> _Material provided_:
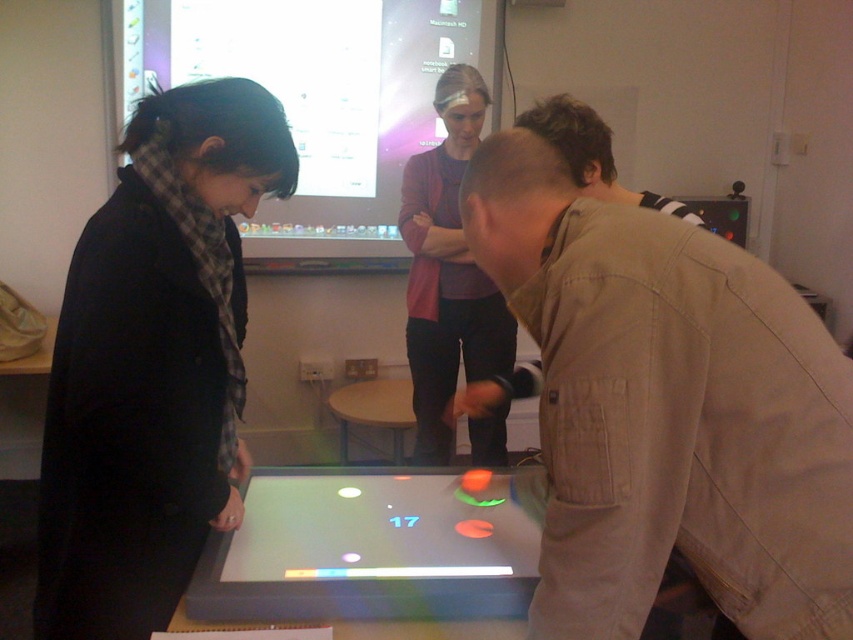
Question: Considering the relative positions of black woolen scarf at left and gray plastic table at center in the image provided, where is black woolen scarf at left located with respect to gray plastic table at center?

Choices:
 (A) left
 (B) right

Answer: (A)

Question: Does matte black screen at upper center have a larger size compared to translucent plastic table at center?

Choices:
 (A) yes
 (B) no

Answer: (A)

Question: Which object appears closest to the camera in this image?

Choices:
 (A) gray plastic table at center
 (B) translucent plastic table at center
 (C) matte black screen at upper center
 (D) black woolen scarf at left

Answer: (A)

Question: Which point appears farthest from the camera in this image?

Choices:
 (A) (331, 20)
 (B) (86, 561)
 (C) (461, 349)

Answer: (A)

Question: Is gray plastic table at center thinner than translucent plastic table at center?

Choices:
 (A) yes
 (B) no

Answer: (B)

Question: Which object is the farthest from the gray plastic table at center?

Choices:
 (A) black woolen scarf at left
 (B) matte pink sweater at center

Answer: (B)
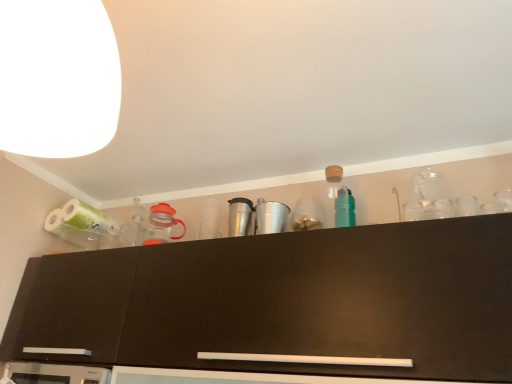
Question: Is white matte lampshade at upper left situated inside matte black cabinet at upper center or outside?

Choices:
 (A) inside
 (B) outside

Answer: (B)

Question: In terms of width, does white matte lampshade at upper left look wider or thinner when compared to matte black cabinet at upper center?

Choices:
 (A) wide
 (B) thin

Answer: (B)

Question: Considering the positions of point (49, 46) and point (214, 292), is point (49, 46) closer or farther from the camera than point (214, 292)?

Choices:
 (A) closer
 (B) farther

Answer: (A)

Question: Is point (489, 354) closer or farther from the camera than point (60, 81)?

Choices:
 (A) farther
 (B) closer

Answer: (A)

Question: From a real-world perspective, relative to white matte lampshade at upper left, is matte black cabinet at upper center vertically above or below?

Choices:
 (A) below
 (B) above

Answer: (A)

Question: Is matte black cabinet at upper center inside the boundaries of white matte lampshade at upper left, or outside?

Choices:
 (A) inside
 (B) outside

Answer: (B)

Question: Looking at their shapes, would you say matte black cabinet at upper center is wider or thinner than white matte lampshade at upper left?

Choices:
 (A) thin
 (B) wide

Answer: (B)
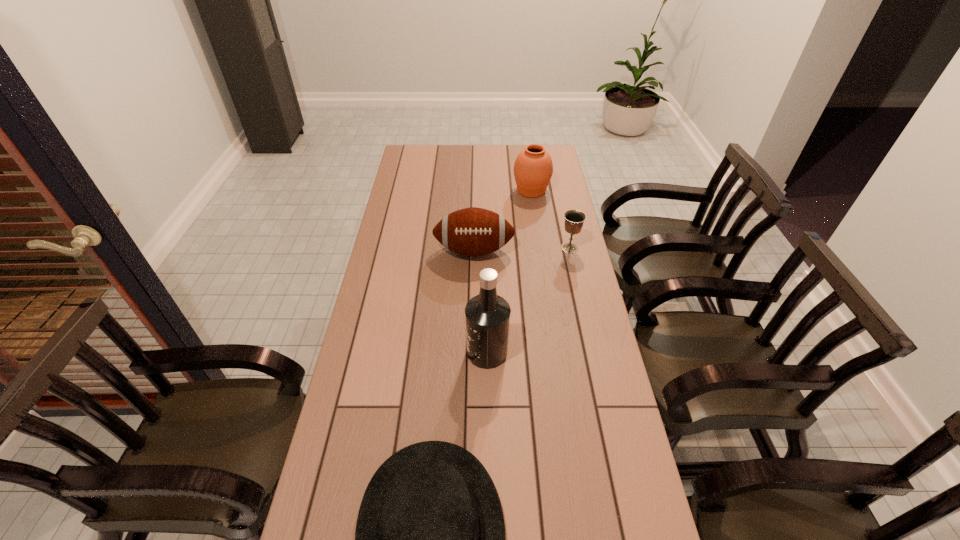
Find the location of a particular element. The width and height of the screenshot is (960, 540). free spot located on the back of the chalice is located at coordinates (560, 205).

Where is `urn situated at the right edge`? urn situated at the right edge is located at coordinates (533, 168).

Where is `chalice that is at the right edge`? The width and height of the screenshot is (960, 540). chalice that is at the right edge is located at coordinates (574, 219).

In the image, there is a desktop. Where is `free space at the far edge`? The height and width of the screenshot is (540, 960). free space at the far edge is located at coordinates (468, 157).

Identify the location of free space at the left edge of the desktop. This screenshot has width=960, height=540. (398, 213).

Find the location of a particular element. The height and width of the screenshot is (540, 960). blank space at the right edge is located at coordinates (568, 442).

In the image, there is a desktop. Identify the location of free region at the far right corner. (544, 146).

Locate an element on the screen. free space that is in between the liquor and the urn is located at coordinates (509, 272).

Locate which object ranks third in proximity to the chalice. Please provide its 2D coordinates. Your answer should be formatted as a tuple, i.e. [(x, y)], where the tuple contains the x and y coordinates of a point satisfying the conditions above.

[(487, 315)]

I want to click on object that is the second closest to the chalice, so click(x=533, y=168).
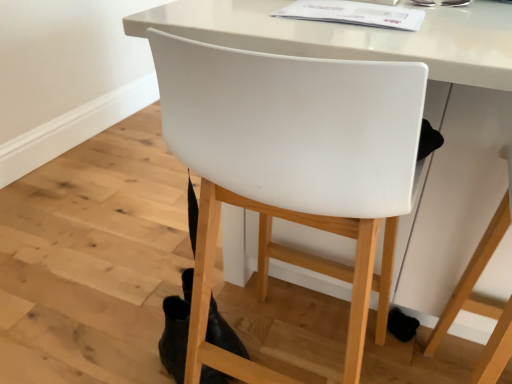
Locate an element on the screen. The width and height of the screenshot is (512, 384). white plastic chair at center is located at coordinates (292, 166).

Describe the element at coordinates (292, 166) in the screenshot. I see `white plastic chair at center` at that location.

The image size is (512, 384). Identify the location of white plastic chair at center. 292,166.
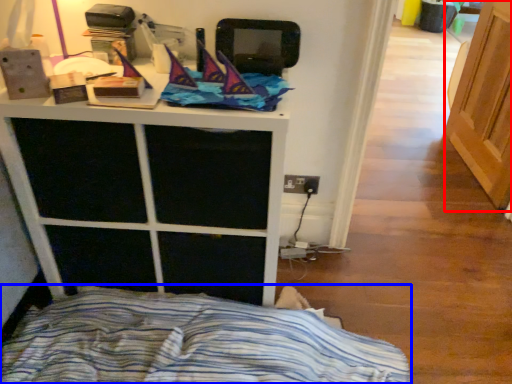
Question: Which point is further to the camera, screen door (highlighted by a red box) or bed (highlighted by a blue box)?

Choices:
 (A) screen door
 (B) bed

Answer: (A)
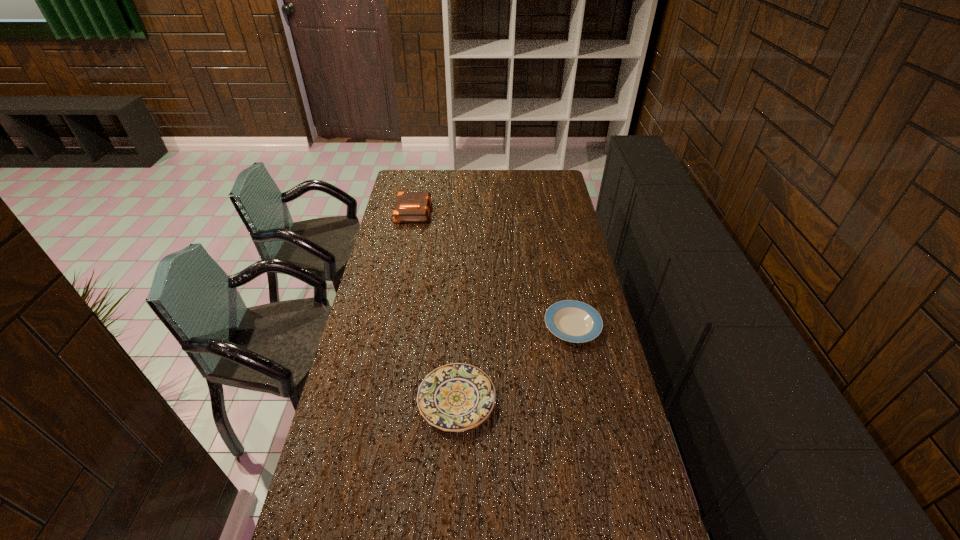
Identify which object is located as the second nearest to the leftmost object. Please provide its 2D coordinates. Your answer should be formatted as a tuple, i.e. [(x, y)], where the tuple contains the x and y coordinates of a point satisfying the conditions above.

[(456, 397)]

I want to click on object that ranks as the closest to the farther plate, so click(x=456, y=397).

Find the location of a particular element. free space that satisfies the following two spatial constraints: 1. on the spine side of the nearest object; 2. on the right side of the tallest object is located at coordinates (376, 400).

This screenshot has height=540, width=960. I want to click on vacant space that satisfies the following two spatial constraints: 1. on the spine side of the leftmost object; 2. on the left side of the second object from left to right, so click(x=376, y=400).

At what (x,y) coordinates should I click in order to perform the action: click on free space that satisfies the following two spatial constraints: 1. on the spine side of the rightmost object; 2. on the right side of the farthest object. Please return your answer as a coordinate pair (x, y). This screenshot has height=540, width=960. Looking at the image, I should click on (391, 325).

This screenshot has width=960, height=540. What are the coordinates of `free spot that satisfies the following two spatial constraints: 1. on the spine side of the left plate; 2. on the right side of the Bible` in the screenshot? It's located at (376, 400).

I want to click on vacant space that satisfies the following two spatial constraints: 1. on the spine side of the right plate; 2. on the left side of the Bible, so click(391, 325).

The image size is (960, 540). In order to click on free space that satisfies the following two spatial constraints: 1. on the spine side of the second object from left to right; 2. on the left side of the tallest object in this screenshot , I will do `click(376, 400)`.

Locate an element on the screen. The image size is (960, 540). free location that satisfies the following two spatial constraints: 1. on the spine side of the Bible; 2. on the back side of the second object from right to left is located at coordinates (376, 400).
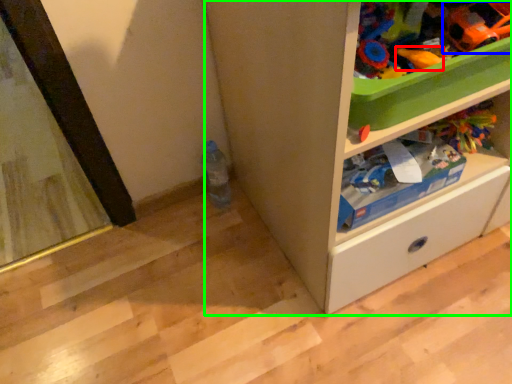
Question: Considering the real-world distances, which object is closest to toy (highlighted by a red box)? toy (highlighted by a blue box) or cabinetry (highlighted by a green box).

Choices:
 (A) toy
 (B) cabinetry

Answer: (A)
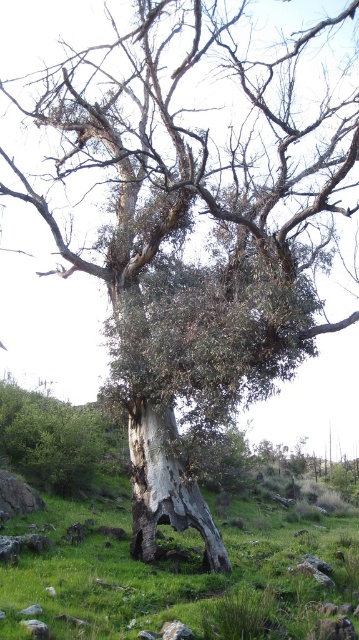
You are standing at the base of the old eucalyptus tree and want to walk towards the green grass at center. In which direction should you head?

The green grass at center is located at point (175, 577) in 2D coordinates, so you should head towards the center of the image where the grass is located.

You are a gardener who needs to water the green grass at center. You have a watering can that can spray water up to 2 meters. The gray rough bark tree trunk at center is in the way. Can you water the grass without moving the tree?

The green grass at center is 2.02 meters away from the gray rough bark tree trunk at center. Since the watering can can spray up to 2 meters, the distance is slightly beyond its range. Therefore, you cannot water the grass without moving the tree.

You are a gardener who wants to plant a new flower bed around the gray rough bark tree trunk at center. Considering the green grass at center is already present, where should you place the flowers relative to the tree trunk?

The green grass at center is positioned under the gray rough bark tree trunk at center, so you should place the flowers around the base of the tree trunk where the grass is located.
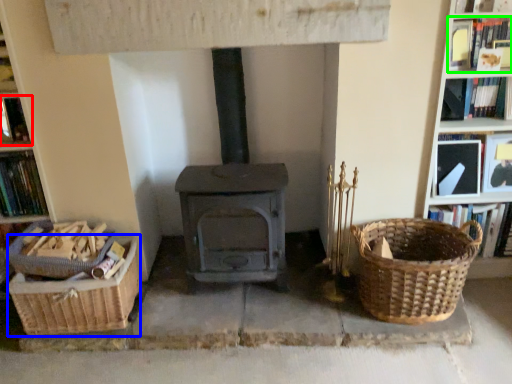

> _Directions for this task_:
Copy out all of the rows above word for word, leaving out the pictures.

> _Expected answer_:
Question: Considering the relative positions of black woolen scarf at left and gray plastic table at center in the image provided, where is black woolen scarf at left located with respect to gray plastic table at center?

Choices:
 (A) left
 (B) right

Answer: (A)

Question: Does matte black screen at upper center have a larger size compared to translucent plastic table at center?

Choices:
 (A) yes
 (B) no

Answer: (A)

Question: Which object appears closest to the camera in this image?

Choices:
 (A) gray plastic table at center
 (B) translucent plastic table at center
 (C) matte black screen at upper center
 (D) black woolen scarf at left

Answer: (A)

Question: Which point appears farthest from the camera in this image?

Choices:
 (A) (331, 20)
 (B) (86, 561)
 (C) (461, 349)

Answer: (A)

Question: Is gray plastic table at center thinner than translucent plastic table at center?

Choices:
 (A) yes
 (B) no

Answer: (B)

Question: Which object is the farthest from the gray plastic table at center?

Choices:
 (A) black woolen scarf at left
 (B) matte pink sweater at center

Answer: (B)
Question: Is white matte lampshade at upper left situated inside matte black cabinet at upper center or outside?

Choices:
 (A) inside
 (B) outside

Answer: (B)

Question: In terms of width, does white matte lampshade at upper left look wider or thinner when compared to matte black cabinet at upper center?

Choices:
 (A) wide
 (B) thin

Answer: (B)

Question: Considering the positions of point (49, 46) and point (214, 292), is point (49, 46) closer or farther from the camera than point (214, 292)?

Choices:
 (A) closer
 (B) farther

Answer: (A)

Question: Is point (489, 354) closer or farther from the camera than point (60, 81)?

Choices:
 (A) farther
 (B) closer

Answer: (A)

Question: From a real-world perspective, relative to white matte lampshade at upper left, is matte black cabinet at upper center vertically above or below?

Choices:
 (A) below
 (B) above

Answer: (A)

Question: Is matte black cabinet at upper center inside the boundaries of white matte lampshade at upper left, or outside?

Choices:
 (A) inside
 (B) outside

Answer: (B)

Question: Looking at their shapes, would you say matte black cabinet at upper center is wider or thinner than white matte lampshade at upper left?

Choices:
 (A) thin
 (B) wide

Answer: (B)
Find the location of a particular element. The width and height of the screenshot is (960, 540). free spot located on the back of the chalice is located at coordinates (560, 205).

Where is `urn situated at the right edge`? urn situated at the right edge is located at coordinates (533, 168).

Where is `chalice that is at the right edge`? The width and height of the screenshot is (960, 540). chalice that is at the right edge is located at coordinates (574, 219).

In the image, there is a desktop. Where is `free space at the far edge`? The height and width of the screenshot is (540, 960). free space at the far edge is located at coordinates (468, 157).

Identify the location of free space at the left edge of the desktop. This screenshot has width=960, height=540. (398, 213).

Find the location of a particular element. The height and width of the screenshot is (540, 960). blank space at the right edge is located at coordinates (568, 442).

In the image, there is a desktop. Identify the location of free region at the far right corner. (544, 146).

Locate an element on the screen. free space that is in between the liquor and the urn is located at coordinates (509, 272).

Locate which object ranks third in proximity to the chalice. Please provide its 2D coordinates. Your answer should be formatted as a tuple, i.e. [(x, y)], where the tuple contains the x and y coordinates of a point satisfying the conditions above.

[(487, 315)]

I want to click on object that is the second closest to the chalice, so click(x=533, y=168).
Locate an element on the screen. The width and height of the screenshot is (512, 384). white plastic chair at center is located at coordinates (292, 166).

Describe the element at coordinates (292, 166) in the screenshot. I see `white plastic chair at center` at that location.

The image size is (512, 384). Identify the location of white plastic chair at center. 292,166.
Question: Which point is further to the camera, screen door (highlighted by a red box) or bed (highlighted by a blue box)?

Choices:
 (A) screen door
 (B) bed

Answer: (A)
Identify which object is located as the second nearest to the leftmost object. Please provide its 2D coordinates. Your answer should be formatted as a tuple, i.e. [(x, y)], where the tuple contains the x and y coordinates of a point satisfying the conditions above.

[(456, 397)]

I want to click on object that ranks as the closest to the farther plate, so click(x=456, y=397).

Find the location of a particular element. free space that satisfies the following two spatial constraints: 1. on the spine side of the nearest object; 2. on the right side of the tallest object is located at coordinates (376, 400).

This screenshot has height=540, width=960. I want to click on vacant space that satisfies the following two spatial constraints: 1. on the spine side of the leftmost object; 2. on the left side of the second object from left to right, so click(x=376, y=400).

At what (x,y) coordinates should I click in order to perform the action: click on free space that satisfies the following two spatial constraints: 1. on the spine side of the rightmost object; 2. on the right side of the farthest object. Please return your answer as a coordinate pair (x, y). This screenshot has height=540, width=960. Looking at the image, I should click on (391, 325).

This screenshot has width=960, height=540. What are the coordinates of `free spot that satisfies the following two spatial constraints: 1. on the spine side of the left plate; 2. on the right side of the Bible` in the screenshot? It's located at (376, 400).

I want to click on vacant space that satisfies the following two spatial constraints: 1. on the spine side of the right plate; 2. on the left side of the Bible, so click(391, 325).

The image size is (960, 540). In order to click on free space that satisfies the following two spatial constraints: 1. on the spine side of the second object from left to right; 2. on the left side of the tallest object in this screenshot , I will do `click(376, 400)`.

Locate an element on the screen. The image size is (960, 540). free location that satisfies the following two spatial constraints: 1. on the spine side of the Bible; 2. on the back side of the second object from right to left is located at coordinates (376, 400).
Question: Considering the real-world distances, which object is closest to toy (highlighted by a red box)? toy (highlighted by a blue box) or cabinetry (highlighted by a green box).

Choices:
 (A) toy
 (B) cabinetry

Answer: (A)
You are standing at the base of the old eucalyptus tree and want to walk towards the green grass at center. In which direction should you head?

The green grass at center is located at point (175, 577) in 2D coordinates, so you should head towards the center of the image where the grass is located.

You are a gardener who needs to water the green grass at center. You have a watering can that can spray water up to 2 meters. The gray rough bark tree trunk at center is in the way. Can you water the grass without moving the tree?

The green grass at center is 2.02 meters away from the gray rough bark tree trunk at center. Since the watering can can spray up to 2 meters, the distance is slightly beyond its range. Therefore, you cannot water the grass without moving the tree.

You are a gardener who wants to plant a new flower bed around the gray rough bark tree trunk at center. Considering the green grass at center is already present, where should you place the flowers relative to the tree trunk?

The green grass at center is positioned under the gray rough bark tree trunk at center, so you should place the flowers around the base of the tree trunk where the grass is located.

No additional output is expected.